◆ **Before and after images**
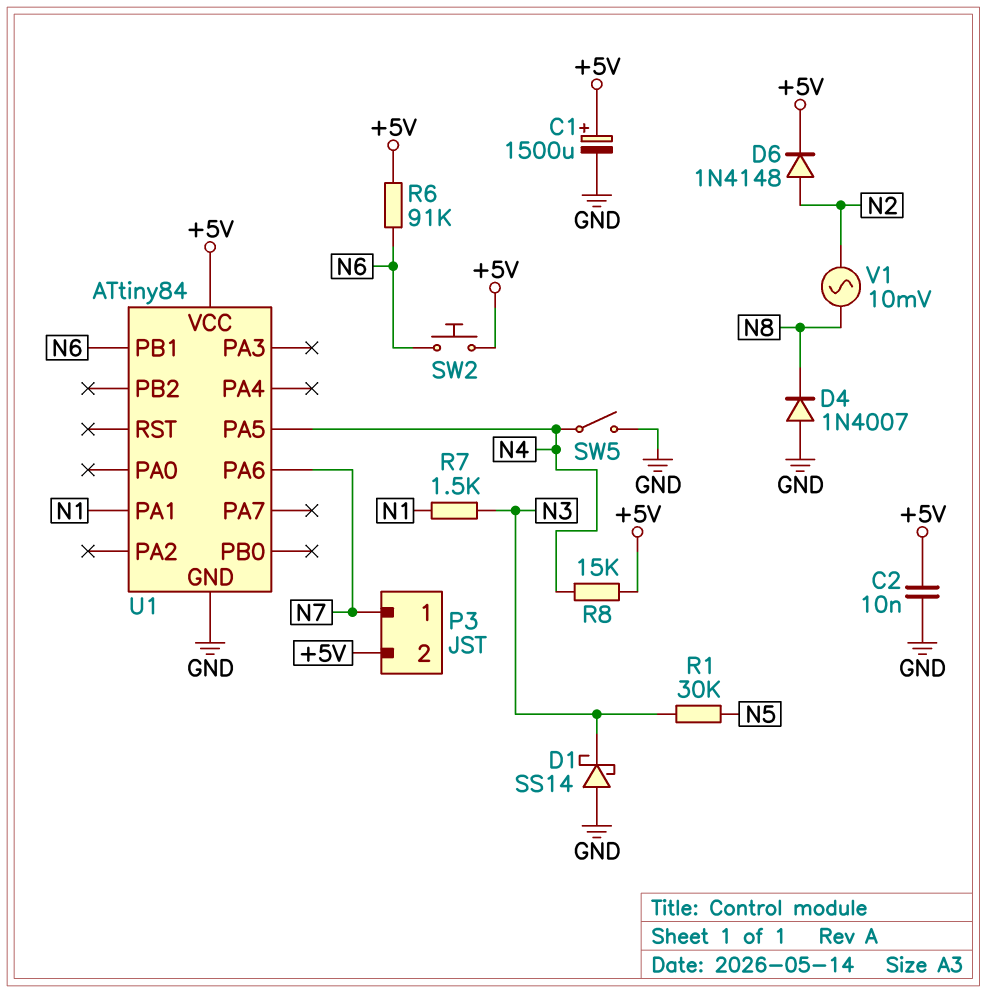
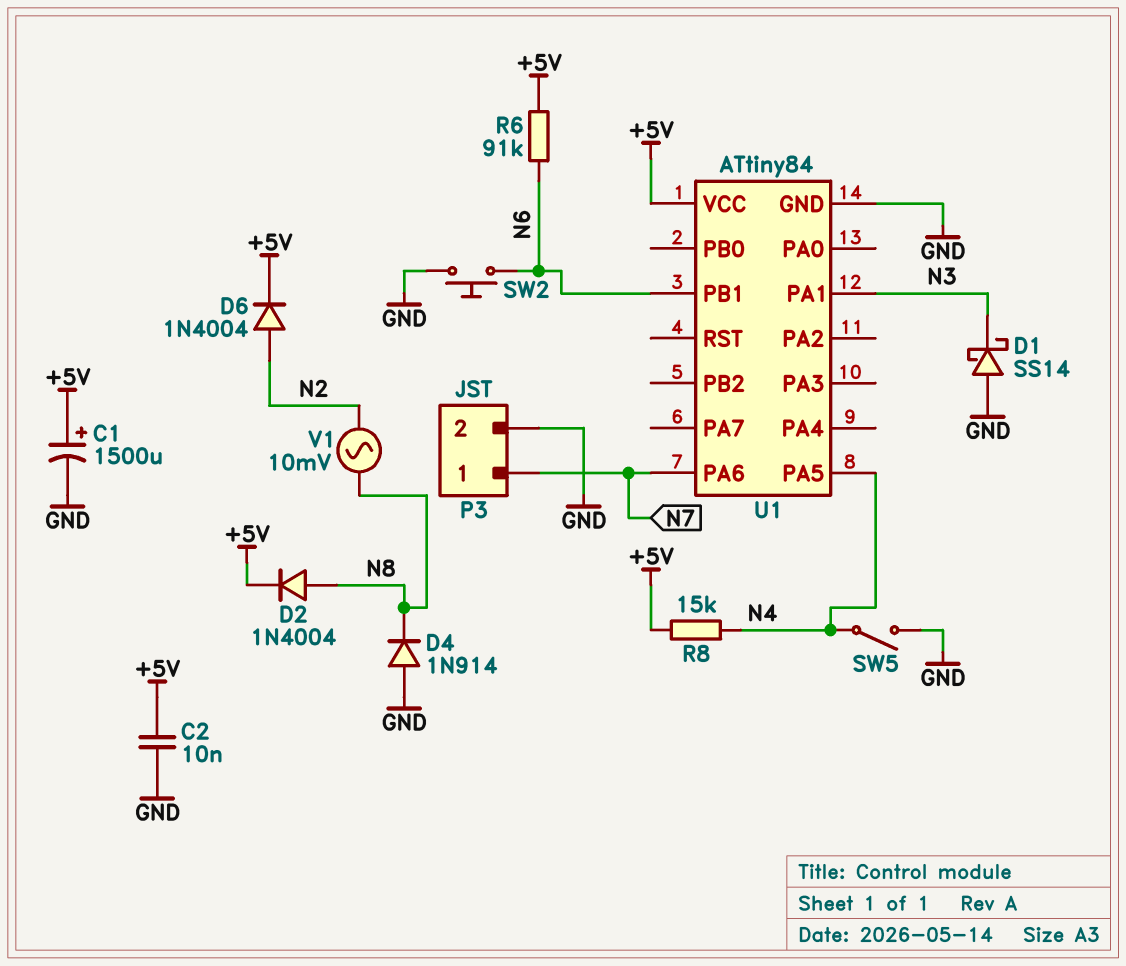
D2: none -> diode 1N4004 (A N8, K +5V)
D4: diode 1N4007 (A GND, K N8) -> diode 1N914 (A GND, K N8)
D6: diode 1N4148 (A N2, K +5V) -> diode 1N4004 (A N2, K +5V)
P3 pin 2: +5V -> GND
R1: 30k (N3, N5) -> none
R7: 1.5k (N1, N3) -> none
SW2: button (+5V, N6) -> button (GND, N6)
U1 pin PA1: N1 -> N3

◆ **Required work**
Set the data above down again exactly as given, with no pictures.

◆ **Result of the exercise**
D2: none -> diode 1N4004 (A N8, K +5V)
D4: diode 1N4007 (A GND, K N8) -> diode 1N914 (A GND, K N8)
D6: diode 1N4148 (A N2, K +5V) -> diode 1N4004 (A N2, K +5V)
P3 pin 2: +5V -> GND
R1: 30k (N3, N5) -> none
R7: 1.5k (N1, N3) -> none
SW2: button (+5V, N6) -> button (GND, N6)
U1 pin PA1: N1 -> N3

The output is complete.